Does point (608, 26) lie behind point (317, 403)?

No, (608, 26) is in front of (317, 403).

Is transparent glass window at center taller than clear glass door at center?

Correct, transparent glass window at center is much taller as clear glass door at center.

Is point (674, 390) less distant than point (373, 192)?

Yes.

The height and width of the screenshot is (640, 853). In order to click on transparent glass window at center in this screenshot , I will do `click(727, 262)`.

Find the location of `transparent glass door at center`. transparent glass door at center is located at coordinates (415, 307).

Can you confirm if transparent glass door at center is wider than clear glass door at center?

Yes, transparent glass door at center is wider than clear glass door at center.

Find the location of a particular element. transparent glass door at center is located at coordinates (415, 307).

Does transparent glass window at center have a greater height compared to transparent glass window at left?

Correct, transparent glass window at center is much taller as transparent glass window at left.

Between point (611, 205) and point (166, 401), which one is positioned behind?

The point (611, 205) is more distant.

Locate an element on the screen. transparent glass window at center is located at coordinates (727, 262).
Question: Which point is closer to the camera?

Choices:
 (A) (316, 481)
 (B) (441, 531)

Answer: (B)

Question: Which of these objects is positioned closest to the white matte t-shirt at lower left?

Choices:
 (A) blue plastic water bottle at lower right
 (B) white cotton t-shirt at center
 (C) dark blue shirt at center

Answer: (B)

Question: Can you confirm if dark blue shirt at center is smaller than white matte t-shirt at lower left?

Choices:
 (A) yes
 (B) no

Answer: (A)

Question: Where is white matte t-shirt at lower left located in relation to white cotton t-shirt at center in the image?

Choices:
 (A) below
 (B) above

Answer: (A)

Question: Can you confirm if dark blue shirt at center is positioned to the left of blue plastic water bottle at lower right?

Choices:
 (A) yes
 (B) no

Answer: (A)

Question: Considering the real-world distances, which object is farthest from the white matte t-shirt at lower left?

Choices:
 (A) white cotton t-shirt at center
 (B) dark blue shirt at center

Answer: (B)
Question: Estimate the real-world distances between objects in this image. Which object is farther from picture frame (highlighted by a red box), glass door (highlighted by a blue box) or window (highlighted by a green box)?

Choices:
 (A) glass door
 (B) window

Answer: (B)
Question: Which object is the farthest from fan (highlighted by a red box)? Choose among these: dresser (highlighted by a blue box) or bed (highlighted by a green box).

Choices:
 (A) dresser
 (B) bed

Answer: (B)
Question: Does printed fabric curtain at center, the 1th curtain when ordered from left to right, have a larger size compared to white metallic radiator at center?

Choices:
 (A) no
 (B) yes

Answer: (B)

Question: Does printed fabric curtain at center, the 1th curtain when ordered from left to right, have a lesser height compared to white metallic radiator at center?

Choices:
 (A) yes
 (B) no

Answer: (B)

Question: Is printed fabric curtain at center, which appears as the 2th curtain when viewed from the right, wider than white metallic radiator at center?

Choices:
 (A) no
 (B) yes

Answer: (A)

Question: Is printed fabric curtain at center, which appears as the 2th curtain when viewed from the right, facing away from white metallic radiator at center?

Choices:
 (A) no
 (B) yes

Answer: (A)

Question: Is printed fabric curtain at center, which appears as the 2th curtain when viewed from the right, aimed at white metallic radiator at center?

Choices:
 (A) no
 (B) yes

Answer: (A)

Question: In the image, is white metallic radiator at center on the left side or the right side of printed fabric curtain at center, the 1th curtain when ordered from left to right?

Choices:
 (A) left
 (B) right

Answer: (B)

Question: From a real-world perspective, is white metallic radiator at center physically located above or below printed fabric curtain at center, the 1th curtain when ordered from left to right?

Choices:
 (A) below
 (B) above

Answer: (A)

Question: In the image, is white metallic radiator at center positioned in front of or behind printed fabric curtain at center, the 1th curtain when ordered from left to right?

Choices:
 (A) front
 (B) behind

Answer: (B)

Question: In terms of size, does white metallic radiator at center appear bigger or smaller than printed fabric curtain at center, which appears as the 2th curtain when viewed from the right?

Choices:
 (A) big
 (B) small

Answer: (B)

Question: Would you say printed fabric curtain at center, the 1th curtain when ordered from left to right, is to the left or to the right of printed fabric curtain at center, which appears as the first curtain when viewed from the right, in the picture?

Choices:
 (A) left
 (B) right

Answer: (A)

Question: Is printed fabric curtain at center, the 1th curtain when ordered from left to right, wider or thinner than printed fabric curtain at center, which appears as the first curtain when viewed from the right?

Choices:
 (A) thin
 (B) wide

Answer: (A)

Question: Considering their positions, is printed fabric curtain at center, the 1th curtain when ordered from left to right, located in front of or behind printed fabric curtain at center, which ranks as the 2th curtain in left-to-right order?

## Exercise
Please count the lines of the items above that contain the string "world", treating uppercase and lowercase as different. Reply with the number only.

## Output for this task
3